[[ DATA IN THIS EXERCISE open ]]

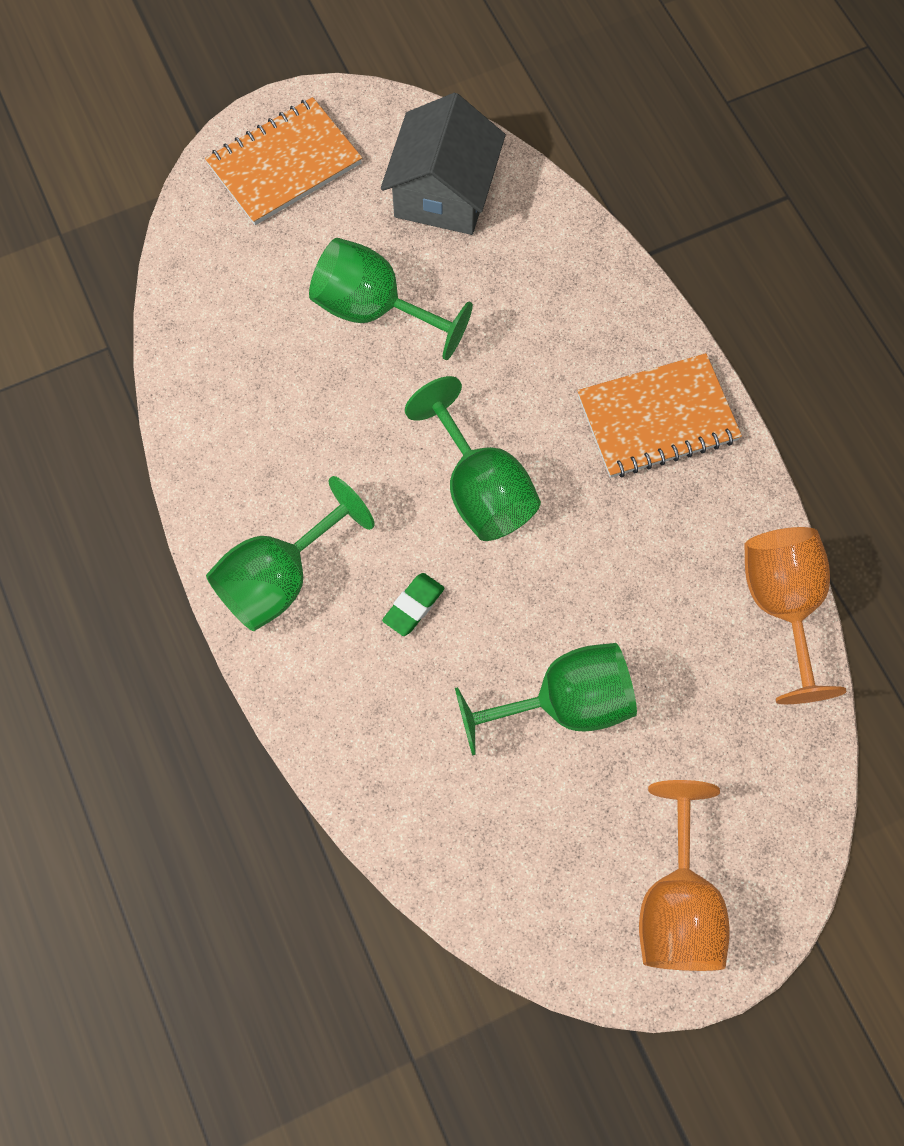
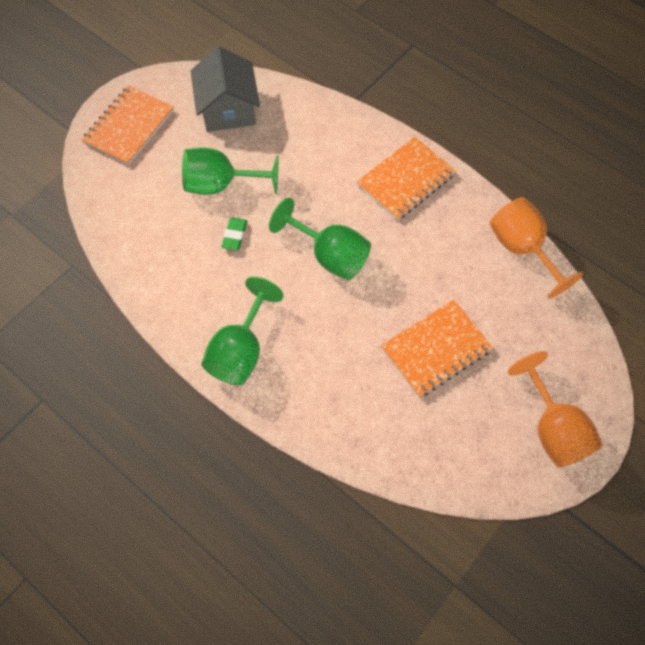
camera: 25 degrees left, 5 degrees down
(413, 606) = (325, 333): green eraser -> green eraser (234, 235)
(564, 704) = (436, 349): green goblet -> orange notebook

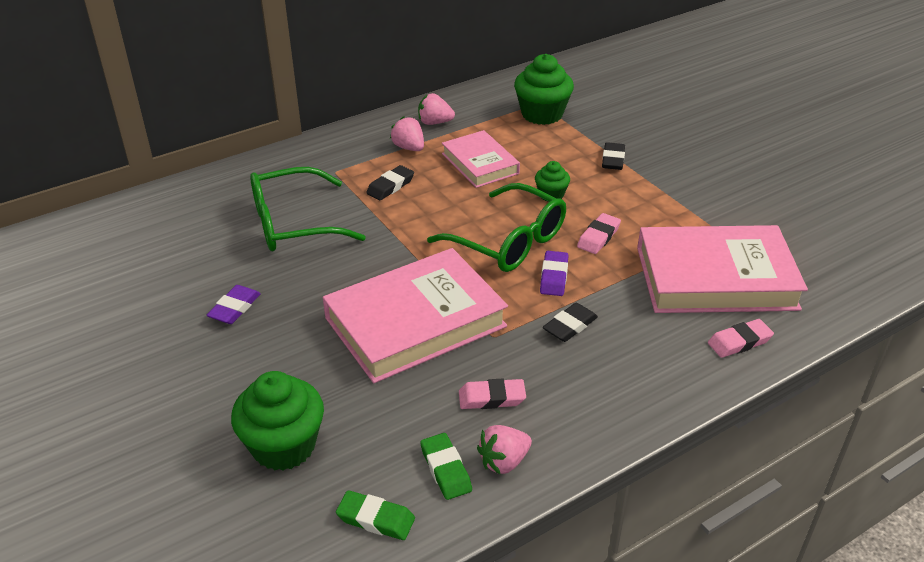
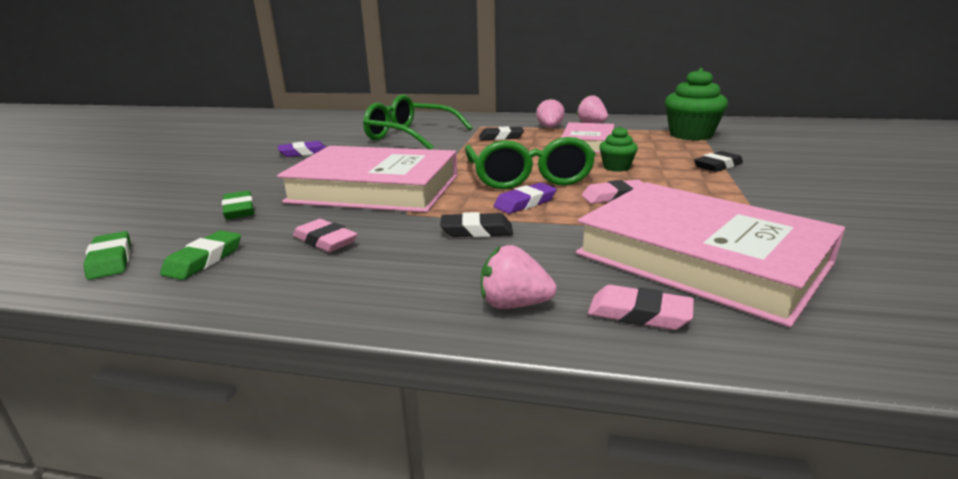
camera: 45 degrees right, 15 degrees down
(284, 446) = (175, 206): green cupcake -> none
(353, 413) = (239, 210): none -> green eraser
(503, 461) = (242, 277): pink strawberry -> pink strawberry (514, 304)

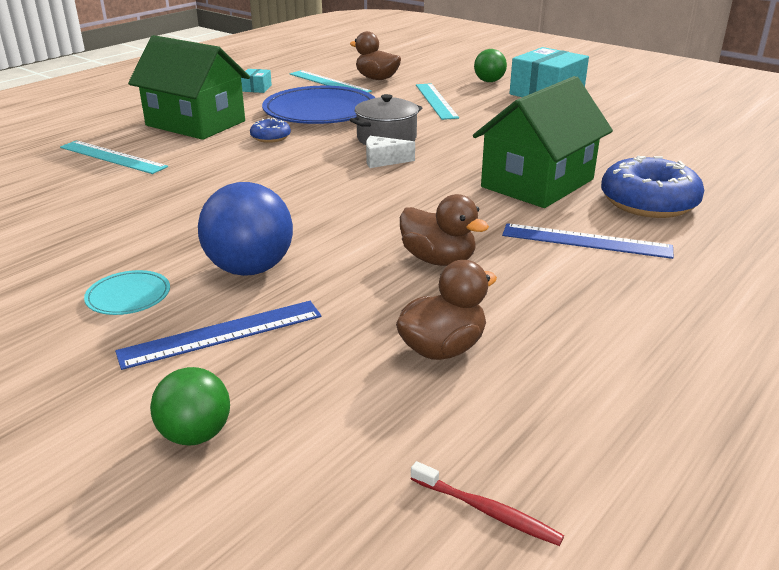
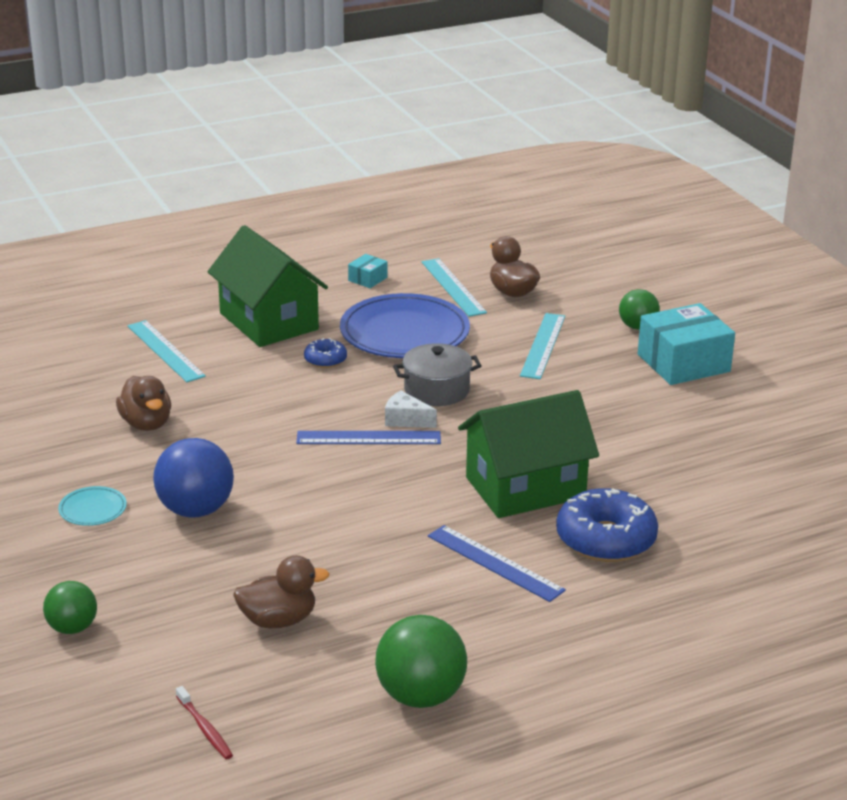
camera: 25 degrees right, 0 degrees up
(222, 334) = (136, 561): blue ruler -> blue ruler (368, 438)
(438, 260) = (349, 544): brown duck -> brown duck (146, 424)
(677, 380) = (420, 696): none -> green ball

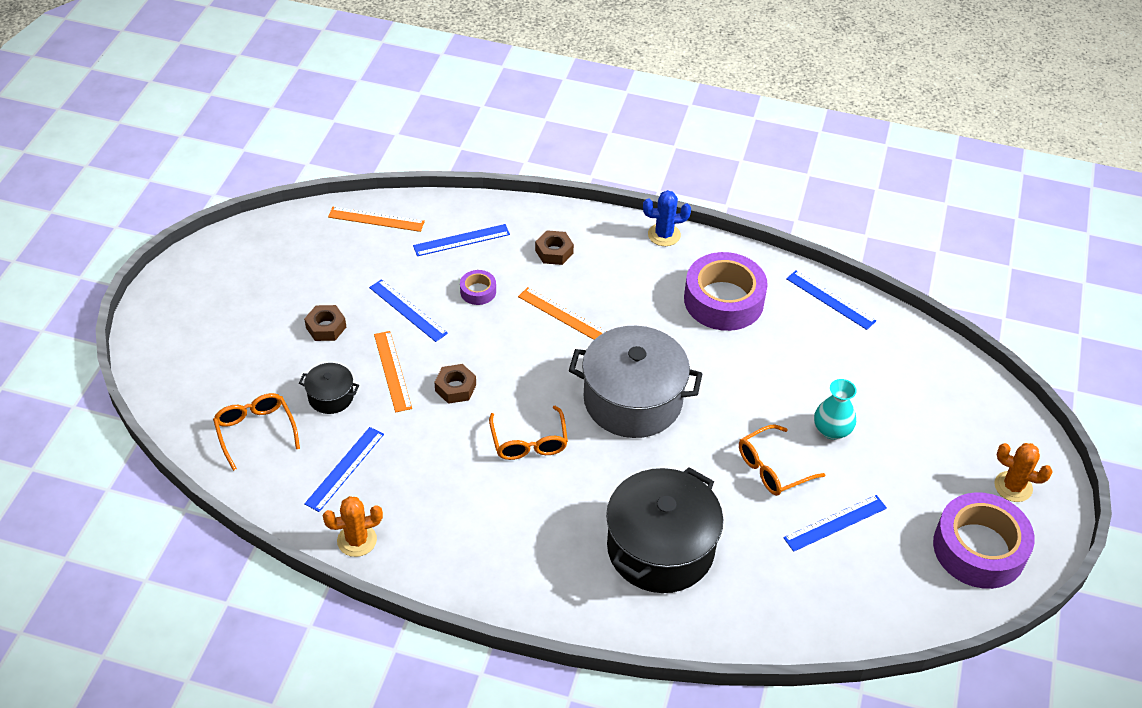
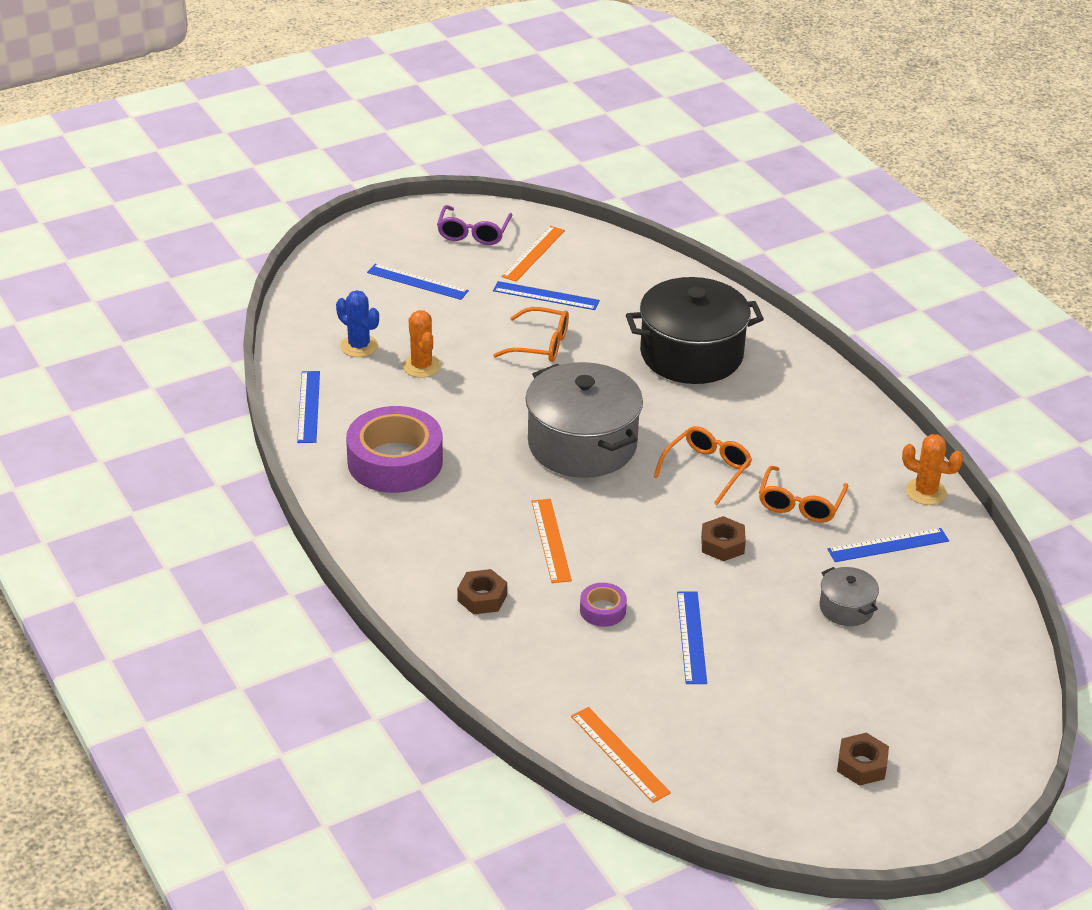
camera: 135 degrees left, 10 degrees down
(255, 431) = (945, 623): orange glasses -> orange glasses (800, 504)
(326, 327) = (790, 673): brown nut -> brown nut (861, 765)
(331, 397) = (846, 608): black pot -> grey pot
(392, 371) = (765, 593): orange ruler -> orange ruler (533, 253)
(461, 240) = (557, 670): blue ruler -> blue ruler (417, 282)
(664, 235) = (358, 544): blue cactus -> blue cactus (359, 346)
(832, 430) = (459, 337): turquoise vase -> none
(979, 548) = (473, 233): purple tape -> purple glasses
(1013, 487) = (393, 242): orange cactus -> orange cactus (421, 366)

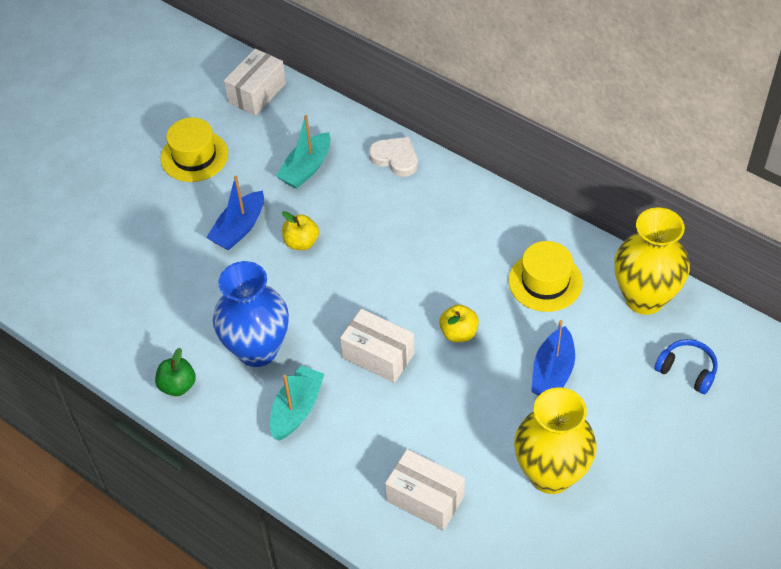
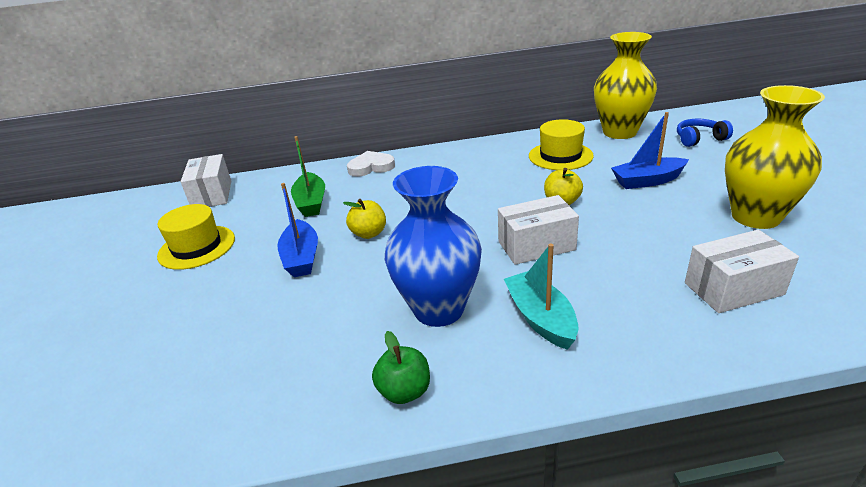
camera: 45 degrees left, 20 degrees down
(306, 168) = (311, 202): turquoise boat -> green boat
(552, 372) = (647, 181): blue boat -> blue boat turned 105 degrees clockwise

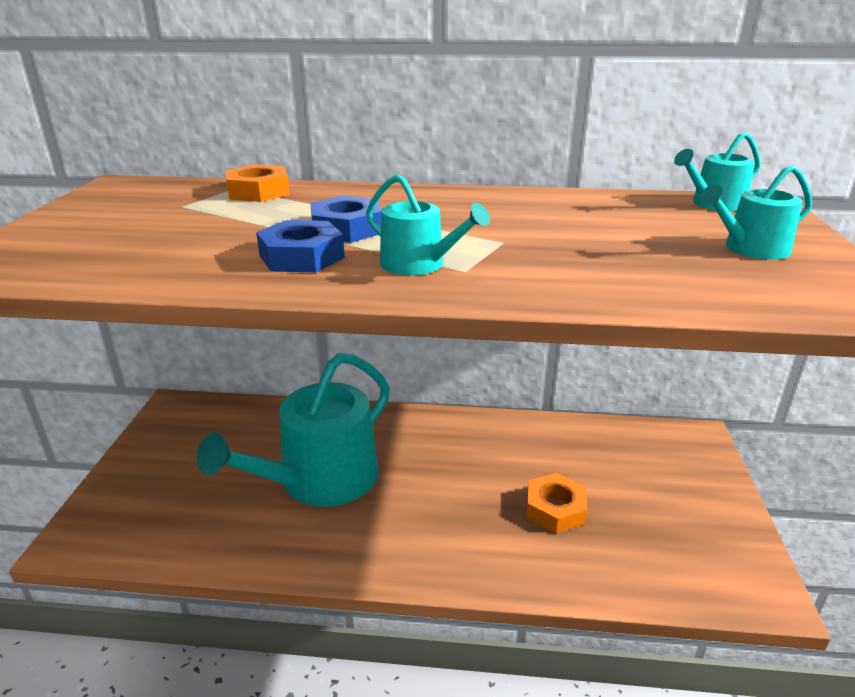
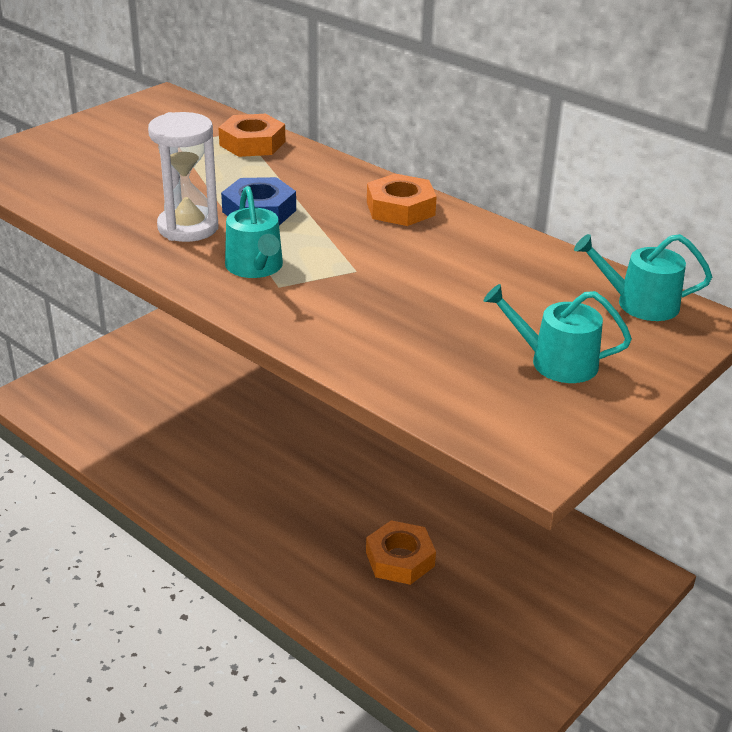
camera: 35 degrees right, 5 degrees up
(301, 257) = (188, 228): blue nut -> white hourglass
(320, 480) = (233, 436): turquoise watering can -> none
(456, 199) = (400, 208): none -> orange nut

[[ DATA IN THIS EXERCISE closed ]]

- [TASK PROMPT]: Using the entries above, transcribe every line from the line containing "(413, 606) = (325, 333): green" through the line containing "(255, 431) = (945, 623): orange". Do not copy pictures.

- [RESULT FOR THIS TASK]:
(413, 606) = (325, 333): green eraser -> green eraser (234, 235)
(564, 704) = (436, 349): green goblet -> orange notebook

camera: 45 degrees right, 15 degrees down
(284, 446) = (175, 206): green cupcake -> none
(353, 413) = (239, 210): none -> green eraser
(503, 461) = (242, 277): pink strawberry -> pink strawberry (514, 304)

camera: 25 degrees right, 0 degrees up
(222, 334) = (136, 561): blue ruler -> blue ruler (368, 438)
(438, 260) = (349, 544): brown duck -> brown duck (146, 424)
(677, 380) = (420, 696): none -> green ball

camera: 135 degrees left, 10 degrees down
(255, 431) = (945, 623): orange glasses -> orange glasses (800, 504)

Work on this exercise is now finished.